THE PROBLEM:
Switch each occurrence of "white glossy cabinet" in the records below to "white lacquered cabinet" and reproduce every line otherwise unchanged.

MATERIAL TO PROCESS:
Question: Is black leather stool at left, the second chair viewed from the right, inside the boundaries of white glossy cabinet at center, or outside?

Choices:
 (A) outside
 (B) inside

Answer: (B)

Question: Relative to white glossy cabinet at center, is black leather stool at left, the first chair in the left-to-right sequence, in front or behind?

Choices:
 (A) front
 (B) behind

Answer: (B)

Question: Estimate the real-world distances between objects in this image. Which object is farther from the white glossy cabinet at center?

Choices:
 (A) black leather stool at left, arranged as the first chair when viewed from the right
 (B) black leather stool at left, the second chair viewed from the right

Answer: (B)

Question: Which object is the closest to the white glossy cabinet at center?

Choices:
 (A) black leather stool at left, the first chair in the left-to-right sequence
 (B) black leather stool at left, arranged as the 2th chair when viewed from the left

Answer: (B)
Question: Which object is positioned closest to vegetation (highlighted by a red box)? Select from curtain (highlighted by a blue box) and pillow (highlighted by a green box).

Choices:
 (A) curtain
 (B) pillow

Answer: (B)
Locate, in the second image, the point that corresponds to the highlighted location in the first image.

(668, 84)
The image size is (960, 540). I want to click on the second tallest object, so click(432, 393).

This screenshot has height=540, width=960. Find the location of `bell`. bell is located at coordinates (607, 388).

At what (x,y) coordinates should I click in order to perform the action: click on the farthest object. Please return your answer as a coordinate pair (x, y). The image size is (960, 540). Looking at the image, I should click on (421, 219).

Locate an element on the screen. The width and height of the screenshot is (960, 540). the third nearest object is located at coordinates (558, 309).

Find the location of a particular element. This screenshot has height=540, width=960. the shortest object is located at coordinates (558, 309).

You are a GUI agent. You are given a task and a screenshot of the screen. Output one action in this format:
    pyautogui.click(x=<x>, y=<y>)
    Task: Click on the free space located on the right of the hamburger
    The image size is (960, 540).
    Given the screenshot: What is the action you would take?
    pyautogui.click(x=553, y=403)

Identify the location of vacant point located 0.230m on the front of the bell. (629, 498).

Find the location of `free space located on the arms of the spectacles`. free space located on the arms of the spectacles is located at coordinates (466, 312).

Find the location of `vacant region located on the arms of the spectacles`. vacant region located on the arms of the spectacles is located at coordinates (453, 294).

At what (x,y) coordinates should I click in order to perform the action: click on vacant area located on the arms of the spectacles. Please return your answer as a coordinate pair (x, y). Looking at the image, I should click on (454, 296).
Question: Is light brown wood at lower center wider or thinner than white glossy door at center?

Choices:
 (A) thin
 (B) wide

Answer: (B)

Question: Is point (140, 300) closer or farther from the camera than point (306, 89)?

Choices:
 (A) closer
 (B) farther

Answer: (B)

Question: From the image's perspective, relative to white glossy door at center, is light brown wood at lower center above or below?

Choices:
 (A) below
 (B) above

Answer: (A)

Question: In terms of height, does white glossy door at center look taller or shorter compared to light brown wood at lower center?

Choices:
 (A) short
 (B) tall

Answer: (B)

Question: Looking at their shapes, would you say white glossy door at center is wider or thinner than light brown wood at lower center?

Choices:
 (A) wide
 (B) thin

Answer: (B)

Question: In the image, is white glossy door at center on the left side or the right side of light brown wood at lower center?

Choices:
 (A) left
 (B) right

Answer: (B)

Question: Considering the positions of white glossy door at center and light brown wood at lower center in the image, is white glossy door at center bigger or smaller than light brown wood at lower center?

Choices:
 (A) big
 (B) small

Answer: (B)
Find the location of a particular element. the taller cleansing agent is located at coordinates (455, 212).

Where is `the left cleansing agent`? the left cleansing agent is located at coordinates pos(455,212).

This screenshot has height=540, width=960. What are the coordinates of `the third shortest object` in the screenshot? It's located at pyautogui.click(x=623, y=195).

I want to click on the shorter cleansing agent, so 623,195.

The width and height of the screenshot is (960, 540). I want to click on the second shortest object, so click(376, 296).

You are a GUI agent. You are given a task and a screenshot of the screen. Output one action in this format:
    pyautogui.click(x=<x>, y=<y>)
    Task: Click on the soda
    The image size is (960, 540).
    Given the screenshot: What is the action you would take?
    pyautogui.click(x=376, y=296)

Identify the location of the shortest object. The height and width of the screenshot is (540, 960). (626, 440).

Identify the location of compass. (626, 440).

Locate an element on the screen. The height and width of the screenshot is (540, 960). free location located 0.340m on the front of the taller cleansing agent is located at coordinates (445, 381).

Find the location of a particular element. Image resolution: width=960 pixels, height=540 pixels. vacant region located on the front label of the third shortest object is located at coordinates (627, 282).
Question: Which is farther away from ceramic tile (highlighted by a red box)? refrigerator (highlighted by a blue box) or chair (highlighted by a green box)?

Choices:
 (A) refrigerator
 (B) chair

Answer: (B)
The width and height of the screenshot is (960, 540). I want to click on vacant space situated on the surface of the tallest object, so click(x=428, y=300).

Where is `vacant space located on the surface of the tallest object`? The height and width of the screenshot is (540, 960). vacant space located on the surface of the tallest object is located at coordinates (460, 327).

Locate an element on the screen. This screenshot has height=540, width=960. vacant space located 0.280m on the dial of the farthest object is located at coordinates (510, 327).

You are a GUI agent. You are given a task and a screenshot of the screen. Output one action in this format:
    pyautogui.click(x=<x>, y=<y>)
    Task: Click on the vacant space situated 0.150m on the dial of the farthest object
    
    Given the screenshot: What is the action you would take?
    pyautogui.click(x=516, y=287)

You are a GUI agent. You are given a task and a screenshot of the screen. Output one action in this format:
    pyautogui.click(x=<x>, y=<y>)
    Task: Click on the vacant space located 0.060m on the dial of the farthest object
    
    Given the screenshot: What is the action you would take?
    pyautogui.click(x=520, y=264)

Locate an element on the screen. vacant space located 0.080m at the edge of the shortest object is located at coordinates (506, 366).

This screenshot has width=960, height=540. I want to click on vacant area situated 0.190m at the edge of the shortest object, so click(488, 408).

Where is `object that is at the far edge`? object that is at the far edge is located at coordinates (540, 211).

EXERCISE RESULT:
Question: Is black leather stool at left, the second chair viewed from the right, inside the boundaries of white lacquered cabinet at center, or outside?

Choices:
 (A) outside
 (B) inside

Answer: (B)

Question: Relative to white lacquered cabinet at center, is black leather stool at left, the first chair in the left-to-right sequence, in front or behind?

Choices:
 (A) front
 (B) behind

Answer: (B)

Question: Estimate the real-world distances between objects in this image. Which object is farther from the white lacquered cabinet at center?

Choices:
 (A) black leather stool at left, arranged as the first chair when viewed from the right
 (B) black leather stool at left, the second chair viewed from the right

Answer: (B)

Question: Which object is the closest to the white lacquered cabinet at center?

Choices:
 (A) black leather stool at left, the first chair in the left-to-right sequence
 (B) black leather stool at left, arranged as the 2th chair when viewed from the left

Answer: (B)
Question: Which object is positioned closest to vegetation (highlighted by a red box)? Select from curtain (highlighted by a blue box) and pillow (highlighted by a green box).

Choices:
 (A) curtain
 (B) pillow

Answer: (B)
Locate, in the second image, the point that corresponds to the highlighted location in the first image.

(668, 84)
The image size is (960, 540). I want to click on the second tallest object, so click(432, 393).

This screenshot has height=540, width=960. Find the location of `bell`. bell is located at coordinates (607, 388).

At what (x,y) coordinates should I click in order to perform the action: click on the farthest object. Please return your answer as a coordinate pair (x, y). The image size is (960, 540). Looking at the image, I should click on (421, 219).

Locate an element on the screen. The width and height of the screenshot is (960, 540). the third nearest object is located at coordinates (558, 309).

Find the location of a particular element. This screenshot has height=540, width=960. the shortest object is located at coordinates (558, 309).

You are a GUI agent. You are given a task and a screenshot of the screen. Output one action in this format:
    pyautogui.click(x=<x>, y=<y>)
    Task: Click on the free space located on the right of the hamburger
    The image size is (960, 540).
    Given the screenshot: What is the action you would take?
    pyautogui.click(x=553, y=403)

Identify the location of vacant point located 0.230m on the front of the bell. (629, 498).

Find the location of `free space located on the arms of the spectacles`. free space located on the arms of the spectacles is located at coordinates (466, 312).

Find the location of `vacant region located on the arms of the spectacles`. vacant region located on the arms of the spectacles is located at coordinates (453, 294).

At what (x,y) coordinates should I click in order to perform the action: click on vacant area located on the arms of the spectacles. Please return your answer as a coordinate pair (x, y). Looking at the image, I should click on (454, 296).
Question: Is light brown wood at lower center wider or thinner than white glossy door at center?

Choices:
 (A) thin
 (B) wide

Answer: (B)

Question: Is point (140, 300) closer or farther from the camera than point (306, 89)?

Choices:
 (A) closer
 (B) farther

Answer: (B)

Question: From the image's perspective, relative to white glossy door at center, is light brown wood at lower center above or below?

Choices:
 (A) below
 (B) above

Answer: (A)

Question: In terms of height, does white glossy door at center look taller or shorter compared to light brown wood at lower center?

Choices:
 (A) short
 (B) tall

Answer: (B)

Question: Looking at their shapes, would you say white glossy door at center is wider or thinner than light brown wood at lower center?

Choices:
 (A) wide
 (B) thin

Answer: (B)

Question: In the image, is white glossy door at center on the left side or the right side of light brown wood at lower center?

Choices:
 (A) left
 (B) right

Answer: (B)

Question: Considering the positions of white glossy door at center and light brown wood at lower center in the image, is white glossy door at center bigger or smaller than light brown wood at lower center?

Choices:
 (A) big
 (B) small

Answer: (B)
Find the location of a particular element. the taller cleansing agent is located at coordinates (455, 212).

Where is `the left cleansing agent`? the left cleansing agent is located at coordinates pos(455,212).

This screenshot has height=540, width=960. What are the coordinates of `the third shortest object` in the screenshot? It's located at pyautogui.click(x=623, y=195).

I want to click on the shorter cleansing agent, so 623,195.

The width and height of the screenshot is (960, 540). I want to click on the second shortest object, so click(376, 296).

You are a GUI agent. You are given a task and a screenshot of the screen. Output one action in this format:
    pyautogui.click(x=<x>, y=<y>)
    Task: Click on the soda
    The image size is (960, 540).
    Given the screenshot: What is the action you would take?
    pyautogui.click(x=376, y=296)

Identify the location of the shortest object. The height and width of the screenshot is (540, 960). (626, 440).

Identify the location of compass. (626, 440).

Locate an element on the screen. The height and width of the screenshot is (540, 960). free location located 0.340m on the front of the taller cleansing agent is located at coordinates (445, 381).

Find the location of a particular element. Image resolution: width=960 pixels, height=540 pixels. vacant region located on the front label of the third shortest object is located at coordinates (627, 282).
Question: Which is farther away from ceramic tile (highlighted by a red box)? refrigerator (highlighted by a blue box) or chair (highlighted by a green box)?

Choices:
 (A) refrigerator
 (B) chair

Answer: (B)
The width and height of the screenshot is (960, 540). I want to click on vacant space situated on the surface of the tallest object, so click(x=428, y=300).

Where is `vacant space located on the surface of the tallest object`? The height and width of the screenshot is (540, 960). vacant space located on the surface of the tallest object is located at coordinates (460, 327).

Locate an element on the screen. This screenshot has height=540, width=960. vacant space located 0.280m on the dial of the farthest object is located at coordinates (510, 327).

You are a GUI agent. You are given a task and a screenshot of the screen. Output one action in this format:
    pyautogui.click(x=<x>, y=<y>)
    Task: Click on the vacant space situated 0.150m on the dial of the farthest object
    
    Given the screenshot: What is the action you would take?
    pyautogui.click(x=516, y=287)

You are a GUI agent. You are given a task and a screenshot of the screen. Output one action in this format:
    pyautogui.click(x=<x>, y=<y>)
    Task: Click on the vacant space located 0.060m on the dial of the farthest object
    
    Given the screenshot: What is the action you would take?
    pyautogui.click(x=520, y=264)

Locate an element on the screen. vacant space located 0.080m at the edge of the shortest object is located at coordinates (506, 366).

This screenshot has width=960, height=540. I want to click on vacant area situated 0.190m at the edge of the shortest object, so click(488, 408).

Where is `object that is at the far edge`? object that is at the far edge is located at coordinates (540, 211).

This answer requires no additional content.